* **Directions**
If a record holds a picture, omit that picture and copy everything else exactly.

* **Exercise data**
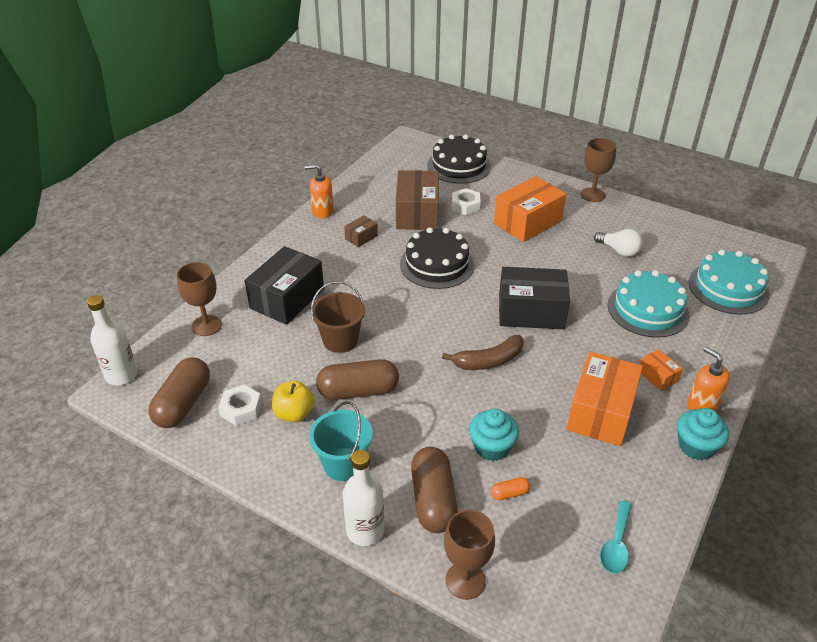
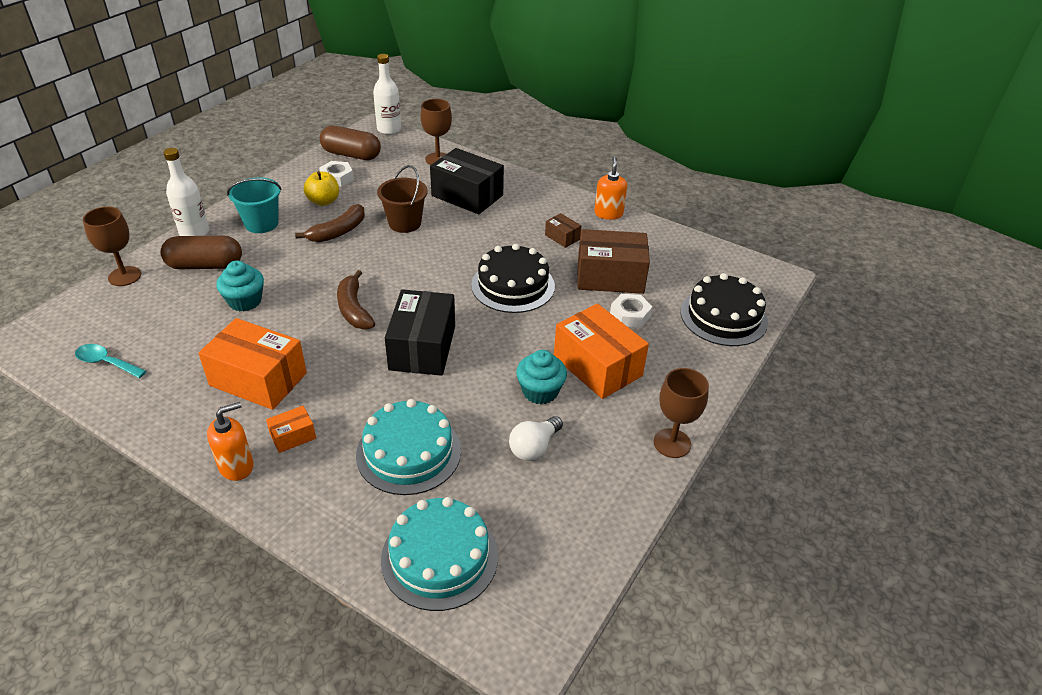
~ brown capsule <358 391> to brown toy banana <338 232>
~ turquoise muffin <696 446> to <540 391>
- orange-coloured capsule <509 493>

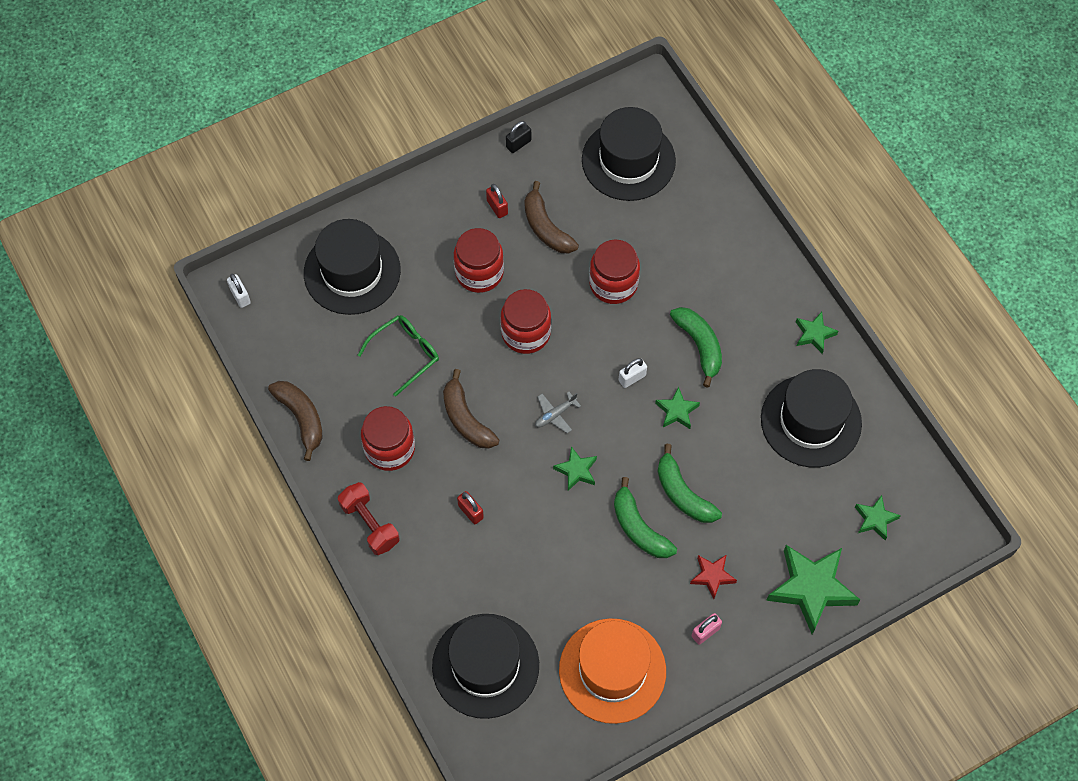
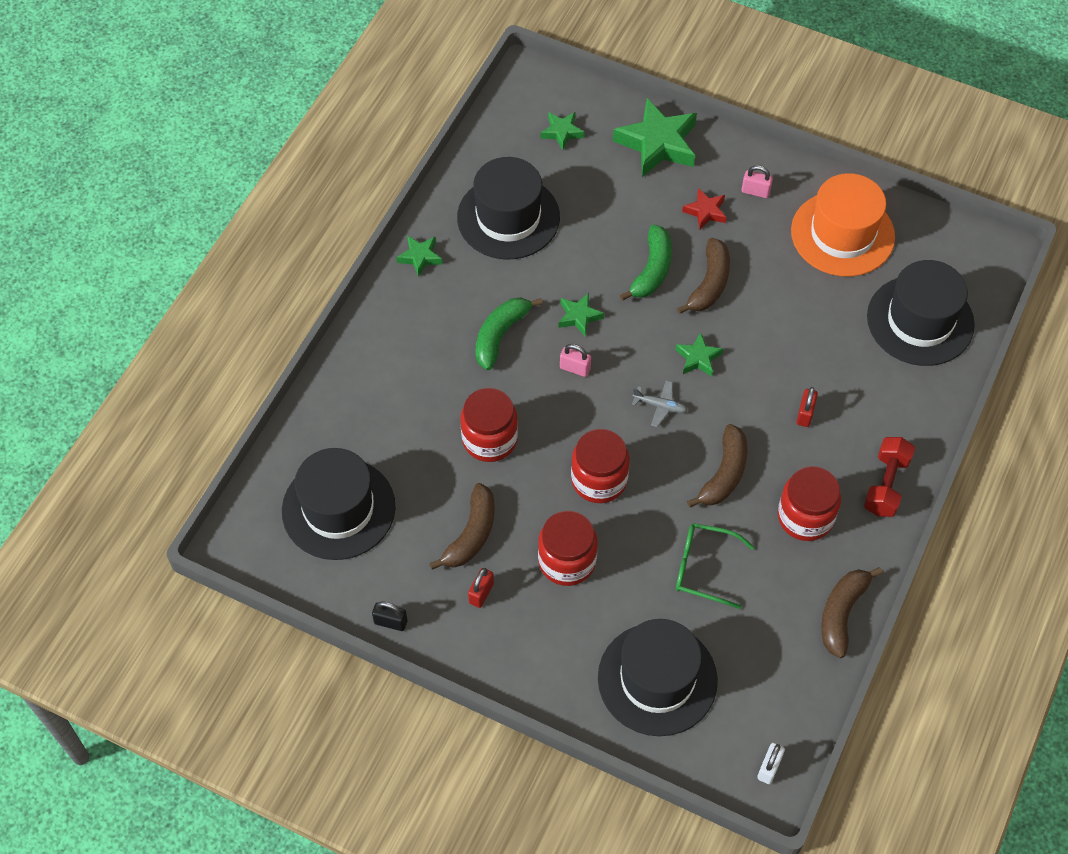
~ snow-white small lock <632 378> to rosy small lock <575 368>
~ green toy banana <639 528> to brown toy banana <709 283>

* **Solution for this problem**
~ brown capsule <358 391> to brown toy banana <338 232>
~ turquoise muffin <696 446> to <540 391>
- orange-coloured capsule <509 493>

~ snow-white small lock <632 378> to rosy small lock <575 368>
~ green toy banana <639 528> to brown toy banana <709 283>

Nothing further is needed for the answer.